## WHAT IS BEING ASKED
Retype, exactly as written, every line from the one containing "none -> lime brick A3:F3 level 1" through the last line of the records below, both included; skip the pictures.

++++ RECORDS FOR THE EXERCISE ++++

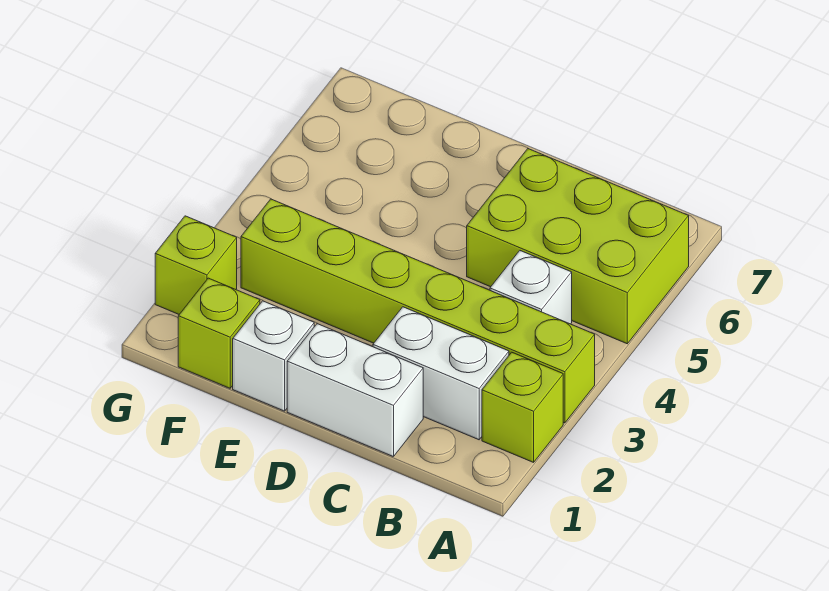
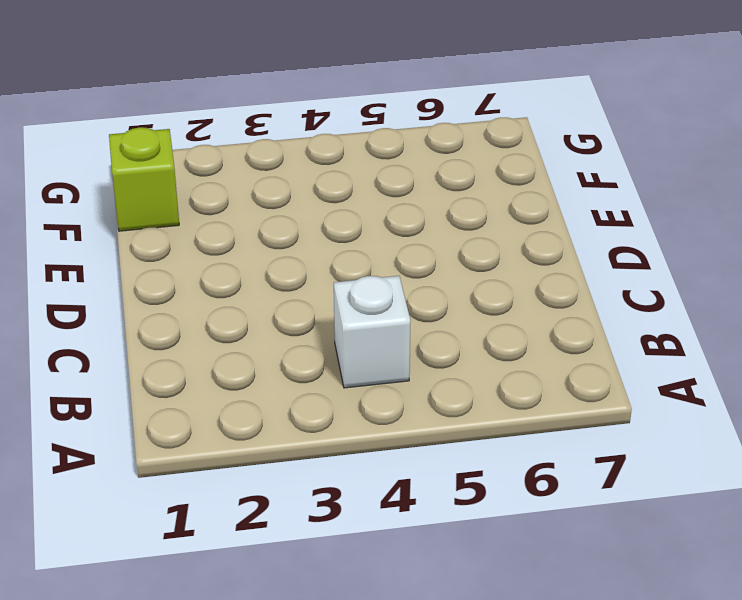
none -> lime brick A2 level 1
none -> lime brick A3:F3 level 1

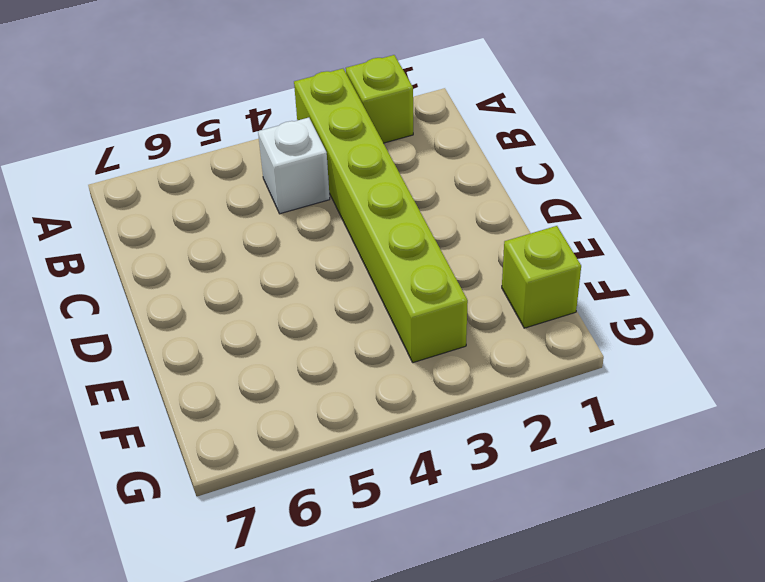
none -> lime brick A5:C6 level 1
none -> white brick B2:C2 level 1

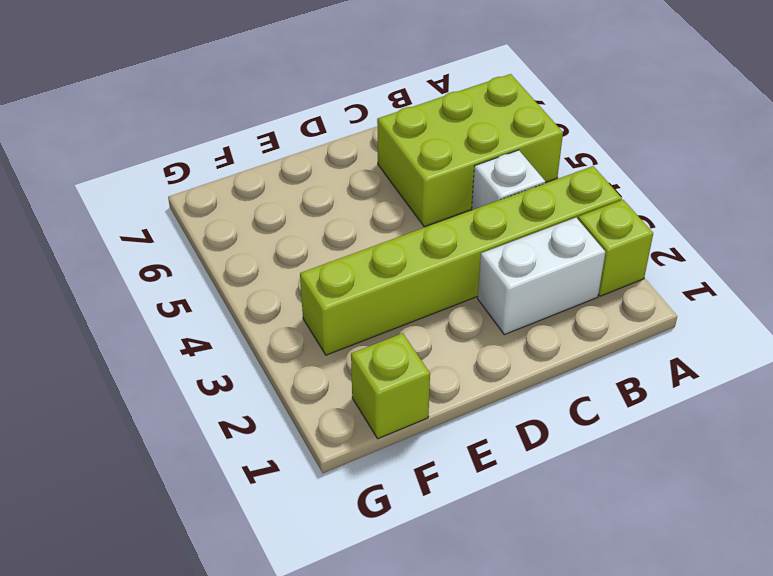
none -> white brick C1:D1 level 1
none -> white brick E1 level 1

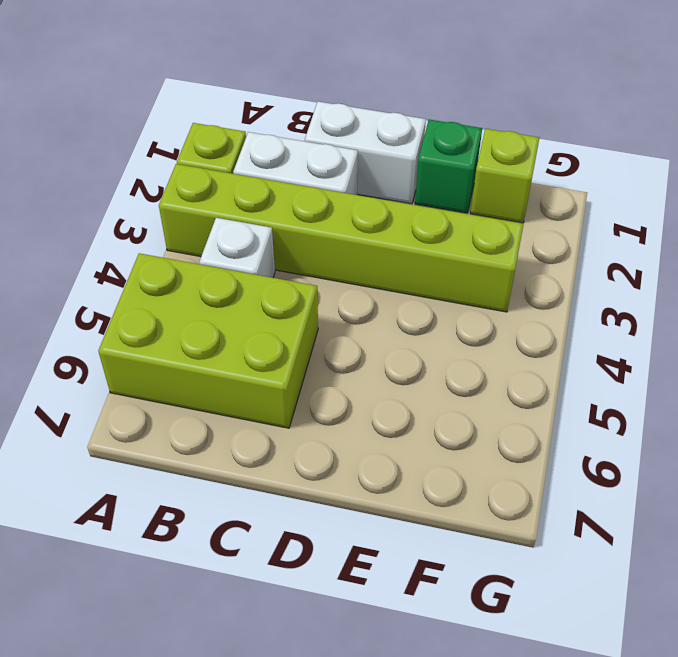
green brick E1 level 1 -> white brick E1 level 1
none -> lime brick G2 level 1

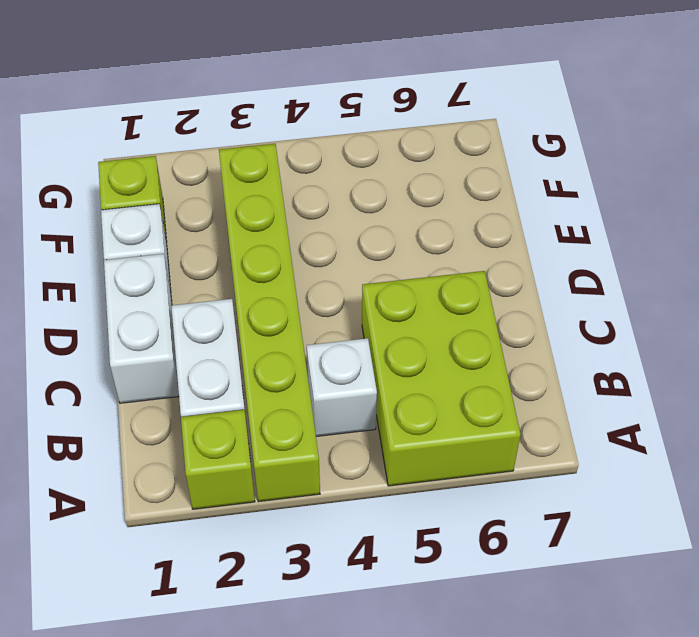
none -> lime brick G2 level 1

++++

## THE ANSWER
none -> lime brick A3:F3 level 1

none -> lime brick A5:C6 level 1
none -> white brick B2:C2 level 1

none -> white brick C1:D1 level 1
none -> white brick E1 level 1

green brick E1 level 1 -> white brick E1 level 1
none -> lime brick G2 level 1

none -> lime brick G2 level 1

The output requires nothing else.